▸ **Exercise requirements**: Using the listing below, print the line that contains "R115: 9.1k (N3, VDD) -> 9.1k (N2, VDD)" and each line after it, exactly as shown, through the final one.

----- Task data -----

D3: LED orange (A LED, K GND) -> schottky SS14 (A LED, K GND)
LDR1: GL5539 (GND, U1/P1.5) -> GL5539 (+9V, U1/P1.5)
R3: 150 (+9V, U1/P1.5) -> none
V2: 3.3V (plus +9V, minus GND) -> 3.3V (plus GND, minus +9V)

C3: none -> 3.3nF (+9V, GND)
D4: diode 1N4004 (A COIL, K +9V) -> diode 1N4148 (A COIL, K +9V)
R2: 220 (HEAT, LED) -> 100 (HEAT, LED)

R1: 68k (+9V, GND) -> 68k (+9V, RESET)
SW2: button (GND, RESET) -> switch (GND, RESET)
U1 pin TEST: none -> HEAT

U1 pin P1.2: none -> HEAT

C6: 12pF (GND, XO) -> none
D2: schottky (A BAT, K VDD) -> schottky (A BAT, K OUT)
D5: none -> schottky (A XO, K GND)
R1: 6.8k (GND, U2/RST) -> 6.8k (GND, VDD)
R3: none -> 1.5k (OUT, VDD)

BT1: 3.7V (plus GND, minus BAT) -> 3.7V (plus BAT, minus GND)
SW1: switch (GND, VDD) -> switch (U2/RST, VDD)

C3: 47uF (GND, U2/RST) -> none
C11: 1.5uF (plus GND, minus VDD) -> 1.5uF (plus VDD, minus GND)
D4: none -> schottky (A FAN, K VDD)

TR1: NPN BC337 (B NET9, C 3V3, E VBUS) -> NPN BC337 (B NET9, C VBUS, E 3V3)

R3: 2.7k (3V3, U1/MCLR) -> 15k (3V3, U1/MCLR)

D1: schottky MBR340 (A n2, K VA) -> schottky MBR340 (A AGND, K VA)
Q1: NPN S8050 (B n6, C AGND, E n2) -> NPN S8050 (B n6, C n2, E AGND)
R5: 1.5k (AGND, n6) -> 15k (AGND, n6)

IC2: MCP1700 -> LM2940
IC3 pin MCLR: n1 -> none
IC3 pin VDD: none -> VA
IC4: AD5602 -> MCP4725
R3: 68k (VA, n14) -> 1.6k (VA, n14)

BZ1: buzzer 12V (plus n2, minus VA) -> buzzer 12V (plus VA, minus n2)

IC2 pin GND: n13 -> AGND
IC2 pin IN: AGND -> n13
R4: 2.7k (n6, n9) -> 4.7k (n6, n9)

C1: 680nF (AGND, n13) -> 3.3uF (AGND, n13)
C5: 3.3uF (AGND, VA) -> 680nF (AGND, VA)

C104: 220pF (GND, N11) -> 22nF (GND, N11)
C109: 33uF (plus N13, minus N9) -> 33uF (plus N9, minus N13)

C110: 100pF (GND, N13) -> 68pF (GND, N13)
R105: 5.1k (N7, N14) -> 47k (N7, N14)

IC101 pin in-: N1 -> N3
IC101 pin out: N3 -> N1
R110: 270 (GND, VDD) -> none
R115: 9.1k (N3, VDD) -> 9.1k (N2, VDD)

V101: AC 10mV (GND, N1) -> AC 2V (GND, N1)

-----

▸ **Answer for this exercise**:
R115: 9.1k (N3, VDD) -> 9.1k (N2, VDD)

V101: AC 10mV (GND, N1) -> AC 2V (GND, N1)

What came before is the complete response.